• Assignment
There is material below. Print exactly the lines starting at the line with "red pentagon: (138, 282) -> (301, 565), moved" and ending at the line with "purple arrow: (100, 489)", ends included, and no others.

• Records shown
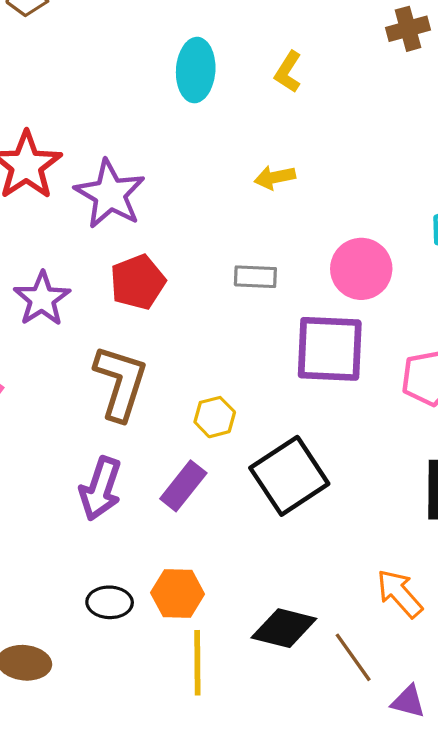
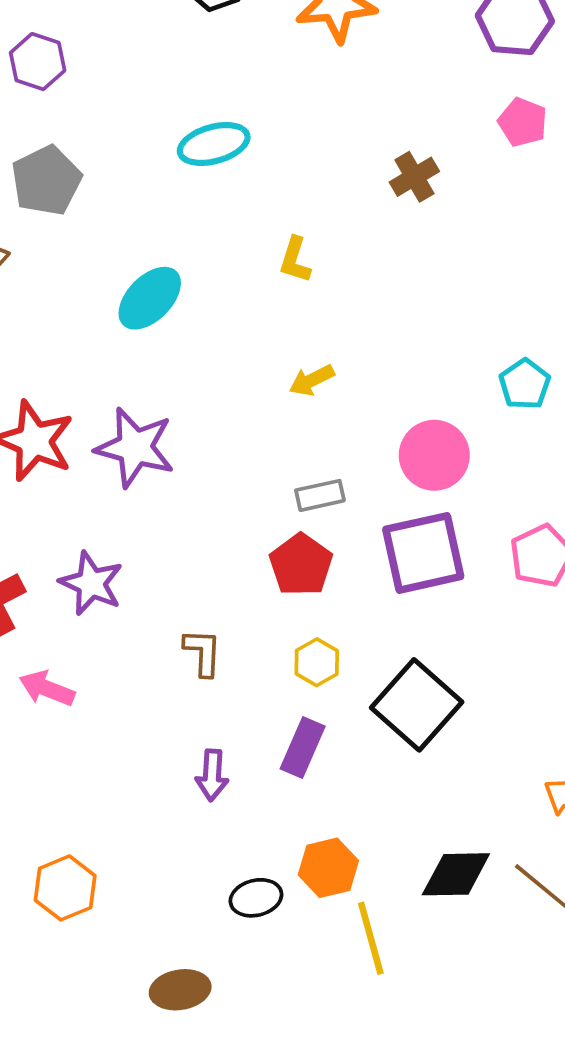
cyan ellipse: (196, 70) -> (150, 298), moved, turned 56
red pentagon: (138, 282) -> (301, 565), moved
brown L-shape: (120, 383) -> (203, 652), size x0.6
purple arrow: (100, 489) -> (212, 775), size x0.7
---
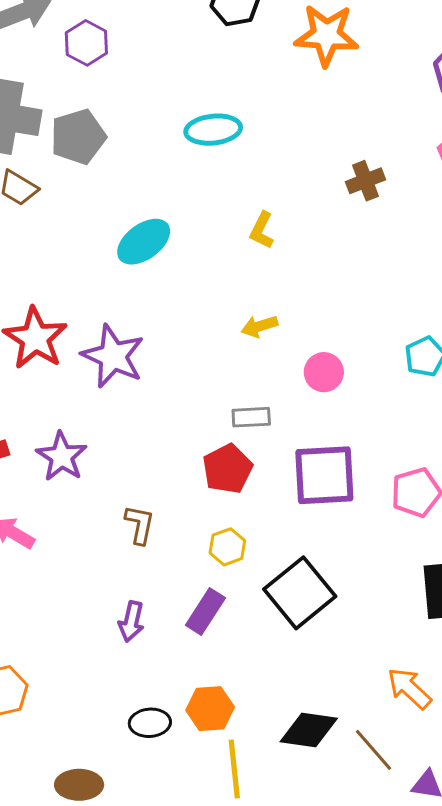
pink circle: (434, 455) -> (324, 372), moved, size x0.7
* * *
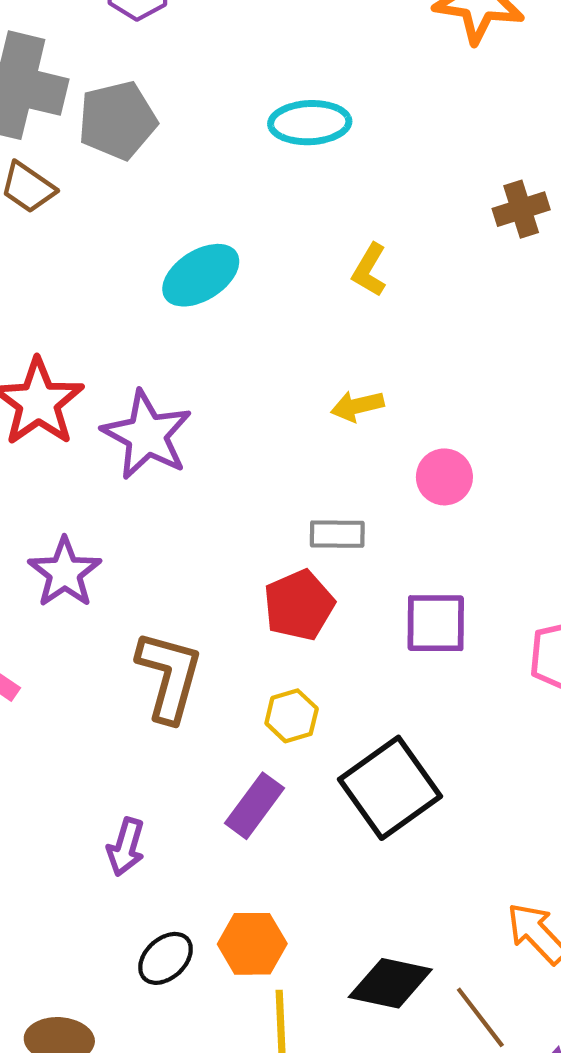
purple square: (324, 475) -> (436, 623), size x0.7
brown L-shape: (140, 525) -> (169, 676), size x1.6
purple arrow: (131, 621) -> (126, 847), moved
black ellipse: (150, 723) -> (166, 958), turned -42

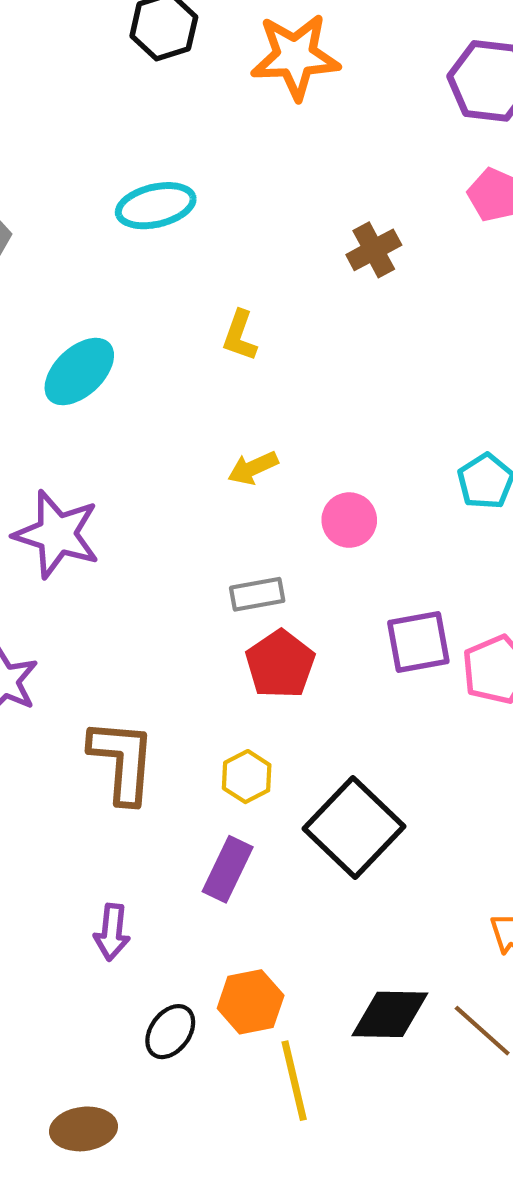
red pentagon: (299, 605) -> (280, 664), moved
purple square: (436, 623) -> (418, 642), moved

• Exercise answer
red pentagon: (138, 282) -> (301, 565), moved
brown L-shape: (120, 383) -> (203, 652), size x0.6
purple arrow: (100, 489) -> (212, 775), size x0.7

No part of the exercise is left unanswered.